TASK STATEMENT: Transcribe the listing below only from the line with "BT2 pin TXD: GP27 -> GP11" up to and including the line with "SERVO2 pin GND: VIN -> GND".

SUPPLIED INFORMATION:

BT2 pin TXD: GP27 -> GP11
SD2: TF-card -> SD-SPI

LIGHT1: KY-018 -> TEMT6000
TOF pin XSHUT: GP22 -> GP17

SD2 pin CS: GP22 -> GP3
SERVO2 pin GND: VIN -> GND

==

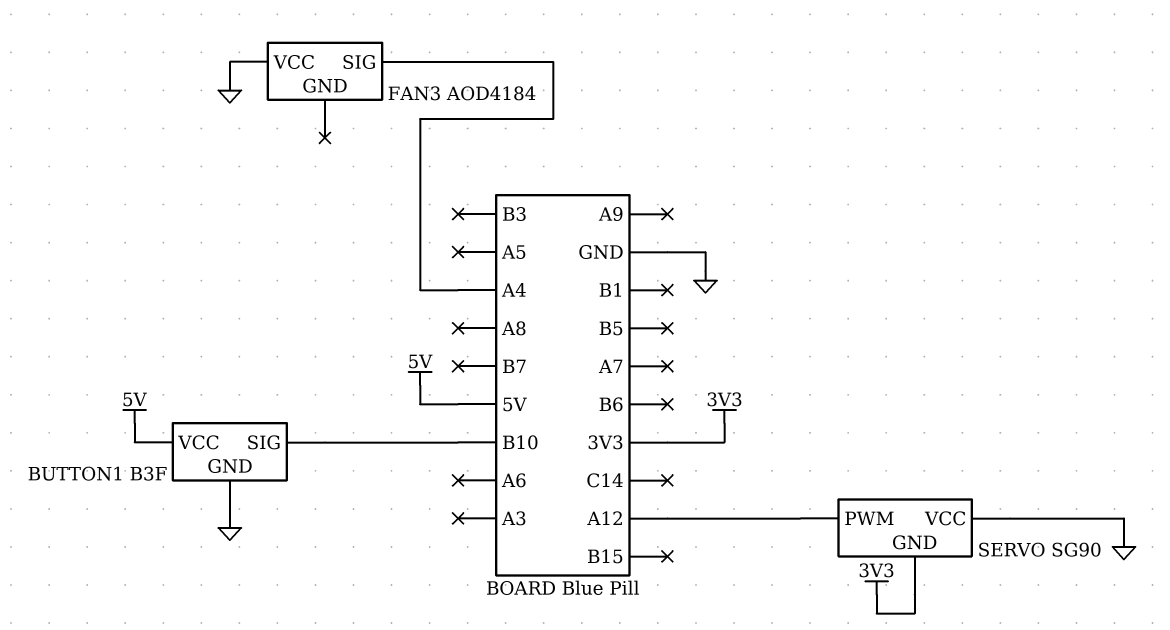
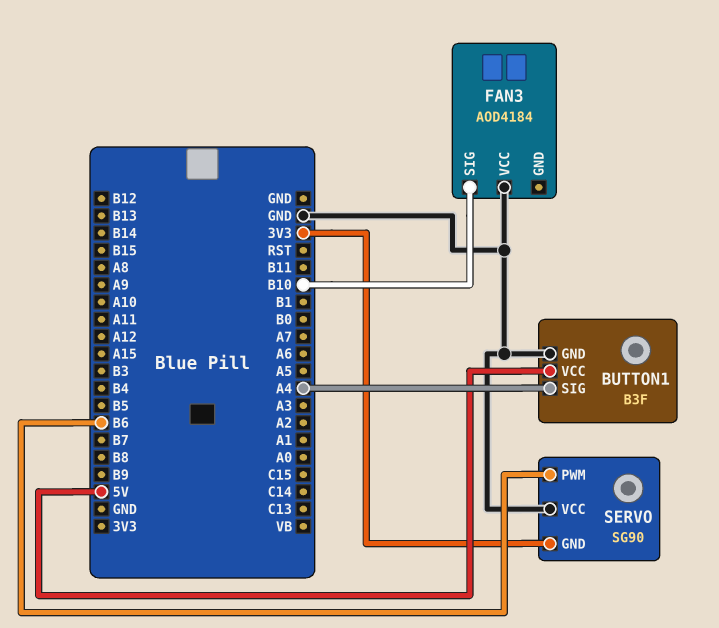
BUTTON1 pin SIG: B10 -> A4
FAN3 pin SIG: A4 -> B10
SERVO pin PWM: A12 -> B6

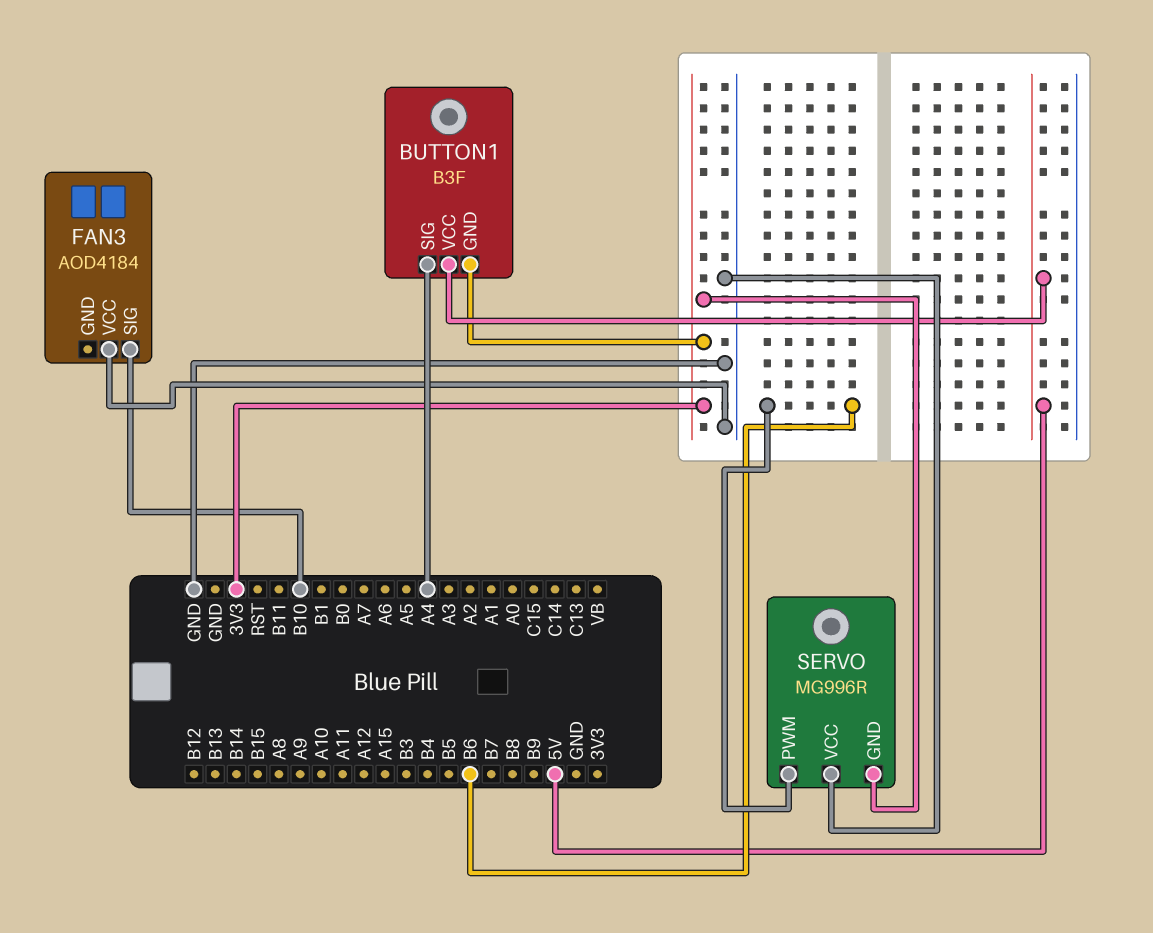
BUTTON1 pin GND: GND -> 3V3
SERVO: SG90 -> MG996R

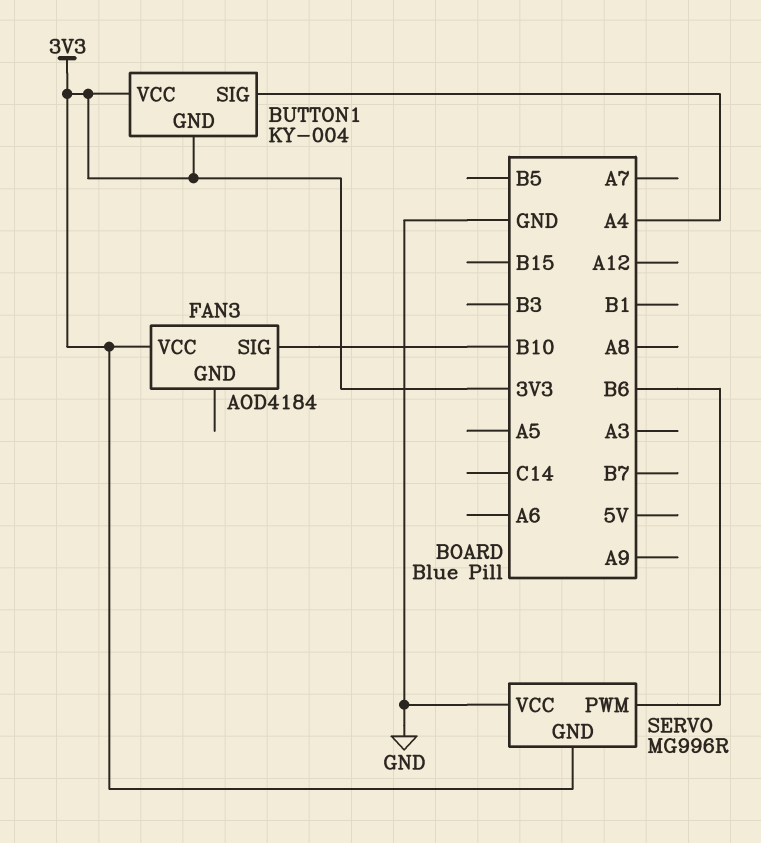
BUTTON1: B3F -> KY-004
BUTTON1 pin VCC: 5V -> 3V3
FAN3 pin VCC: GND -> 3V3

ANSWER TO THIS EXERCISE:
BT2 pin TXD: GP27 -> GP11
SD2: TF-card -> SD-SPI

LIGHT1: KY-018 -> TEMT6000
TOF pin XSHUT: GP22 -> GP17

SD2 pin CS: GP22 -> GP3
SERVO2 pin GND: VIN -> GND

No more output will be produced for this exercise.